-- DATA SECTION follows --

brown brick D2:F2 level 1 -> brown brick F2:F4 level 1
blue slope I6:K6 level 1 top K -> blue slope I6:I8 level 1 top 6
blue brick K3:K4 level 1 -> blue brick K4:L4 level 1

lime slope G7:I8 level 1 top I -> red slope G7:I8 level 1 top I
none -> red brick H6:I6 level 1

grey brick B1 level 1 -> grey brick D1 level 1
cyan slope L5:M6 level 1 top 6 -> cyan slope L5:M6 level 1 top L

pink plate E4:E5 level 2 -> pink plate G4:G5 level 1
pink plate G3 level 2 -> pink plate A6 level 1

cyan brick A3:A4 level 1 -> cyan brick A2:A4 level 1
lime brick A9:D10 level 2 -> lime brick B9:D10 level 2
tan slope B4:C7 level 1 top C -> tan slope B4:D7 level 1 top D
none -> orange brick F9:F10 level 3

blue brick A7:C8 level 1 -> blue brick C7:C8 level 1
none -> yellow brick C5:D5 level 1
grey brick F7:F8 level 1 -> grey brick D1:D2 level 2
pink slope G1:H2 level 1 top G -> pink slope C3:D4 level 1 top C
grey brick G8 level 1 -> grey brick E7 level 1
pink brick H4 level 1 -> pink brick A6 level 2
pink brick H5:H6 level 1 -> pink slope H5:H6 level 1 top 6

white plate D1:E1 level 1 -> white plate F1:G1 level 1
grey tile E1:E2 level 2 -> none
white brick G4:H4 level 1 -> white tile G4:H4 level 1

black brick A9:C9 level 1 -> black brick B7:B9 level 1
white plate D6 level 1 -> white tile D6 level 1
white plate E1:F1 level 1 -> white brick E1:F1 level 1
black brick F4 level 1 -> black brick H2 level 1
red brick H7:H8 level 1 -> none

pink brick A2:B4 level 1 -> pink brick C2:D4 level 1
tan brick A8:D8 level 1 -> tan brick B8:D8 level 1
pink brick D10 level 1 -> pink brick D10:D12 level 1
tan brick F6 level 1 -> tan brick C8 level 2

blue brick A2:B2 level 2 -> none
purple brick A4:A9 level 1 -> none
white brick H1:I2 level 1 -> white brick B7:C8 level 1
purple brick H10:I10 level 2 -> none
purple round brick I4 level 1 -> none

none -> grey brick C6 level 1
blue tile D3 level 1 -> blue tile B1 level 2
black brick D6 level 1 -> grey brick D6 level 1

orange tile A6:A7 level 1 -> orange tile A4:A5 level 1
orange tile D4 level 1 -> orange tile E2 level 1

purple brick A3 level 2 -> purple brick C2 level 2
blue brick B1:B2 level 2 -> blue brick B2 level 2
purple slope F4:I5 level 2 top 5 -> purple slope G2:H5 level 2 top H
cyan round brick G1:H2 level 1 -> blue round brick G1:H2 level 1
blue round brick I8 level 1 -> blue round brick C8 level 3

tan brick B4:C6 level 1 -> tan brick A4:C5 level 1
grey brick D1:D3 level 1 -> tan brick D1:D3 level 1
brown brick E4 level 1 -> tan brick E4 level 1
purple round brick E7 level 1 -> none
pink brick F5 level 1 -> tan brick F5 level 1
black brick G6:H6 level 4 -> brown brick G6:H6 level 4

-- DATA SECTION concluded --

WHAT YOU ARE ASKED TO DO:
For the word "brown", find all matching lines in the entries above and copy them out.

EXERCISE RESULT:
brown brick D2:F2 level 1 -> brown brick F2:F4 level 1
brown brick E4 level 1 -> tan brick E4 level 1
black brick G6:H6 level 4 -> brown brick G6:H6 level 4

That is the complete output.